WORK TO COMPLETE: Although the data below holds other lines too, output only those from the line with "bar counter: (298, 279) -> (152, 346), moved" up to and including the line with "plant: (1519, 519) -> (1201, 190), moved", exactly as they appear.

--------------------------------

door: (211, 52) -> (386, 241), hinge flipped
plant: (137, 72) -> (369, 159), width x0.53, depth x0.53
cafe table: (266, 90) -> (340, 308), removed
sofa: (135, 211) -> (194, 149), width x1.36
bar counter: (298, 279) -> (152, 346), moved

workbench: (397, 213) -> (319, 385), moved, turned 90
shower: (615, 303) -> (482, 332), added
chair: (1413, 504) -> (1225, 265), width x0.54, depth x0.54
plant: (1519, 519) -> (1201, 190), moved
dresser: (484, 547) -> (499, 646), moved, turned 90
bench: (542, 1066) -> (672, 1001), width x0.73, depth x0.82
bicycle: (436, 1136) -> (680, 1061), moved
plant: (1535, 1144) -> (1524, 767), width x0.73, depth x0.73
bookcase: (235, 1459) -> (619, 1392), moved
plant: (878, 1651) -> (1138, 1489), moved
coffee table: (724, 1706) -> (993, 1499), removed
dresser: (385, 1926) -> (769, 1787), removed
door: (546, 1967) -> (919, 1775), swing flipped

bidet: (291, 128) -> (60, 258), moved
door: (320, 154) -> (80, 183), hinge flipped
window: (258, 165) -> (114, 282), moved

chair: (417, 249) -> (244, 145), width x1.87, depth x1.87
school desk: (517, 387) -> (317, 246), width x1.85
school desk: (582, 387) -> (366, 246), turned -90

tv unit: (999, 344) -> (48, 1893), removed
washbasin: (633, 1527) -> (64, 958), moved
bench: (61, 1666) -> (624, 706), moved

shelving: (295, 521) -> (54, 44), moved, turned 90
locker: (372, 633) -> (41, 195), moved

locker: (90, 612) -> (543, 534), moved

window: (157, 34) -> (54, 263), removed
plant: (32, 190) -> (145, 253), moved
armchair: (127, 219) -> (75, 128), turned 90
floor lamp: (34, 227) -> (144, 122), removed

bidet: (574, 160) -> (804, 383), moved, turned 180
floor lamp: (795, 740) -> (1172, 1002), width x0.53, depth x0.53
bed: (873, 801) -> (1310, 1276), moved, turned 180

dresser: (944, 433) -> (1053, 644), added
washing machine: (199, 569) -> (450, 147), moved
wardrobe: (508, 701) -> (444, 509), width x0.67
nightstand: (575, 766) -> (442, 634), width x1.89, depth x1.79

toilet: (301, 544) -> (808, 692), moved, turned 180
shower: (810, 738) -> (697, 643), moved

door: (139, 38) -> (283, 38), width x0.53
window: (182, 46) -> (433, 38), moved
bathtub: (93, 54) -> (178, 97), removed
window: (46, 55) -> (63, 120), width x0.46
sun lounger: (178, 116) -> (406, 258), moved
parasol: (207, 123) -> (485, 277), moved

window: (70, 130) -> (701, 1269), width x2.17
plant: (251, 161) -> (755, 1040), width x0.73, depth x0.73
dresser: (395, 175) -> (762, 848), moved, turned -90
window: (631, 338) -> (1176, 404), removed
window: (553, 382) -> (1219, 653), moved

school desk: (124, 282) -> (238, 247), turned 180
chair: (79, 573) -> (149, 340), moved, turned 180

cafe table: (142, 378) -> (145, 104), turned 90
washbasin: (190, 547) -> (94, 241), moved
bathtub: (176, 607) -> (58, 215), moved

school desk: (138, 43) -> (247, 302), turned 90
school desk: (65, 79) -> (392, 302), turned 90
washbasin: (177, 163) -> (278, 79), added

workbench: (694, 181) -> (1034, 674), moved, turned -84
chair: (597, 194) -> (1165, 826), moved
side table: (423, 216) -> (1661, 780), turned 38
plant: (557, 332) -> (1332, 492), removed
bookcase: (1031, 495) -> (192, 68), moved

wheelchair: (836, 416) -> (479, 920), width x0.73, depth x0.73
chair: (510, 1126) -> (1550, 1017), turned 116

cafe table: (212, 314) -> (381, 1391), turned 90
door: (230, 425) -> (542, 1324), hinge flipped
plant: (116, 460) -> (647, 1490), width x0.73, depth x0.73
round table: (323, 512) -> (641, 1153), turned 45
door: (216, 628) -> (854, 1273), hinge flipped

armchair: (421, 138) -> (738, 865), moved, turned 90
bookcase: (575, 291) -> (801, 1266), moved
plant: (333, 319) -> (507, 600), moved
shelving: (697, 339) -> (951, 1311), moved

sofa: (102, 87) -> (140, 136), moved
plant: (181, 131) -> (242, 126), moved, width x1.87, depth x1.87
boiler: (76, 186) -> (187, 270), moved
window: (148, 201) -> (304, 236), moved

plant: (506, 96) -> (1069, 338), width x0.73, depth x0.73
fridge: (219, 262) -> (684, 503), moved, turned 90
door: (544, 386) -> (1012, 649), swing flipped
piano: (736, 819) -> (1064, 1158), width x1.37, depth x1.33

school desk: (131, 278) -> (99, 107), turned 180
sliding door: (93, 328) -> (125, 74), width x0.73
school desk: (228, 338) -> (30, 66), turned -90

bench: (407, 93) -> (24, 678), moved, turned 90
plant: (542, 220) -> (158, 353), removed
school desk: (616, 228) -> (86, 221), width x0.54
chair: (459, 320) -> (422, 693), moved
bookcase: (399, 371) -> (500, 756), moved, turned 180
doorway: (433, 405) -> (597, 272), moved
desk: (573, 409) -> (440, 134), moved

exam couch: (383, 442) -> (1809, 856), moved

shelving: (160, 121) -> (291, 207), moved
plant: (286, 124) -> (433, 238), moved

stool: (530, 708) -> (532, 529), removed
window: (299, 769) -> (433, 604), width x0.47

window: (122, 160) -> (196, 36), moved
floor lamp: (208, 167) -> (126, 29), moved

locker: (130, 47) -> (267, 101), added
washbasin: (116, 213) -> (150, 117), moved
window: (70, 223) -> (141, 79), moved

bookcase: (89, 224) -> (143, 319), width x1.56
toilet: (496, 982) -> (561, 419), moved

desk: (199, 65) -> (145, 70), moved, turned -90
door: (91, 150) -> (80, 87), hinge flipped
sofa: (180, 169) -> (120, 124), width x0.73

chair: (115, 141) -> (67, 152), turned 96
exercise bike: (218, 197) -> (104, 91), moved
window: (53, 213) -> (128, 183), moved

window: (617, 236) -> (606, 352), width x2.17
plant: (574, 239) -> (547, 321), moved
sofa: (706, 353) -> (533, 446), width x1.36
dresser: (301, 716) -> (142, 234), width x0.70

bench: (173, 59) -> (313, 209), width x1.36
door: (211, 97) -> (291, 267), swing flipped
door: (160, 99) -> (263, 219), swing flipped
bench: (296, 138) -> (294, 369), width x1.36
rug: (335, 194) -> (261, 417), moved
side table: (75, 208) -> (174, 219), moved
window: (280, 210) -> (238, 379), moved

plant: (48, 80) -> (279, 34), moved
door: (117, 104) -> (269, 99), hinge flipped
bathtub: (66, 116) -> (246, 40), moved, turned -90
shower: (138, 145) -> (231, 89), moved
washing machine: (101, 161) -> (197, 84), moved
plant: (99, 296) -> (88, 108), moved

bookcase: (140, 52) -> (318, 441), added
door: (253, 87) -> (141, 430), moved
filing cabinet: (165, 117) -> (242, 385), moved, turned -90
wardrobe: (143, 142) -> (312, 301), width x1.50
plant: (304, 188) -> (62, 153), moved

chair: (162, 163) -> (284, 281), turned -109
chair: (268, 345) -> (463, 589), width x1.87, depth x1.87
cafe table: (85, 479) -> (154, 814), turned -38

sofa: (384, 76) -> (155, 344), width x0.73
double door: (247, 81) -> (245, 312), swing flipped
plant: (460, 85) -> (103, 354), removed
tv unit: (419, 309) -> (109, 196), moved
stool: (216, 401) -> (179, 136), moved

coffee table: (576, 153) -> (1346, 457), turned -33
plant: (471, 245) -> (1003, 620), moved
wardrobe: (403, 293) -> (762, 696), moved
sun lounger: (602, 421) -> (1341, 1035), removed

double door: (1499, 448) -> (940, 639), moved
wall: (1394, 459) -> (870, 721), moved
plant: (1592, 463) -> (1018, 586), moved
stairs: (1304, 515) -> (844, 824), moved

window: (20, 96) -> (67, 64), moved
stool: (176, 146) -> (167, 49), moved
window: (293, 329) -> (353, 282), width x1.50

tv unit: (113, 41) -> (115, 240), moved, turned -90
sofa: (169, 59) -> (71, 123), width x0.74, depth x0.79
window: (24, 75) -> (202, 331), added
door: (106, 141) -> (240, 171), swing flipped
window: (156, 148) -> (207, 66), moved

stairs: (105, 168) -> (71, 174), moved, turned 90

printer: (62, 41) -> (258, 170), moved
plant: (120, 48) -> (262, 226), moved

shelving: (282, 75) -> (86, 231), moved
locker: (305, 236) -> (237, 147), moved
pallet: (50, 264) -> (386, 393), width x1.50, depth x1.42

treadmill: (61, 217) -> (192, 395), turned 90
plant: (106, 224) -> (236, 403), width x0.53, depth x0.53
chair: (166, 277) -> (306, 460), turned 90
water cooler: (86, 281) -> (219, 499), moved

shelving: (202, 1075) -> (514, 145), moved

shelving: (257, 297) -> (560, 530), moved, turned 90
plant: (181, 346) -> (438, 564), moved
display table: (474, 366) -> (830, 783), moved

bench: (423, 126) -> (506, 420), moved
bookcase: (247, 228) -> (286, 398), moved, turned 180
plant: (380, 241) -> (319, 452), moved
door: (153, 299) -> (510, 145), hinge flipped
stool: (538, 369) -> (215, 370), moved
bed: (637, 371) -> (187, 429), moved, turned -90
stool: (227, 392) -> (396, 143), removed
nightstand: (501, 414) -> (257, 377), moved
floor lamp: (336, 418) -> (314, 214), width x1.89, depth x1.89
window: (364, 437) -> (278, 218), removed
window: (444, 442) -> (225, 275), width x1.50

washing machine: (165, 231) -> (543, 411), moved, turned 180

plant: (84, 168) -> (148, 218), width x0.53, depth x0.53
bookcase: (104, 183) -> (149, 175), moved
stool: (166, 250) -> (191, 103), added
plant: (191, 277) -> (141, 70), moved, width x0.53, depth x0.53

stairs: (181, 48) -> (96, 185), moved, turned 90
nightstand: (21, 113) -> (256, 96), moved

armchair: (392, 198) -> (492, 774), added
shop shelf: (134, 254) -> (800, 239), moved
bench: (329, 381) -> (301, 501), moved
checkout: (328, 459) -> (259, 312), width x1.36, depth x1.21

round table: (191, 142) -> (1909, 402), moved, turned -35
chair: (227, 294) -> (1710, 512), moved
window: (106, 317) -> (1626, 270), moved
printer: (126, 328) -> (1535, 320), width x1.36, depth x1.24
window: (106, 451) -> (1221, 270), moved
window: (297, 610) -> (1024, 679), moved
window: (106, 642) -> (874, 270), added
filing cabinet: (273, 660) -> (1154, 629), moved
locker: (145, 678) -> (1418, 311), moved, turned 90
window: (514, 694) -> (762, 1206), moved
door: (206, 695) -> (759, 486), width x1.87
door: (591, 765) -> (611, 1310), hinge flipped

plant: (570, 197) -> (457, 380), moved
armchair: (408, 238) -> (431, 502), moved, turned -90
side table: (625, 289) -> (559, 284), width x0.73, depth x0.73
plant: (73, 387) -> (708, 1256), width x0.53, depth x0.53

--------------------------------

RESPONSE FOR THIS EXERCISE:
bar counter: (298, 279) -> (152, 346), moved

workbench: (397, 213) -> (319, 385), moved, turned 90
shower: (615, 303) -> (482, 332), added
chair: (1413, 504) -> (1225, 265), width x0.54, depth x0.54
plant: (1519, 519) -> (1201, 190), moved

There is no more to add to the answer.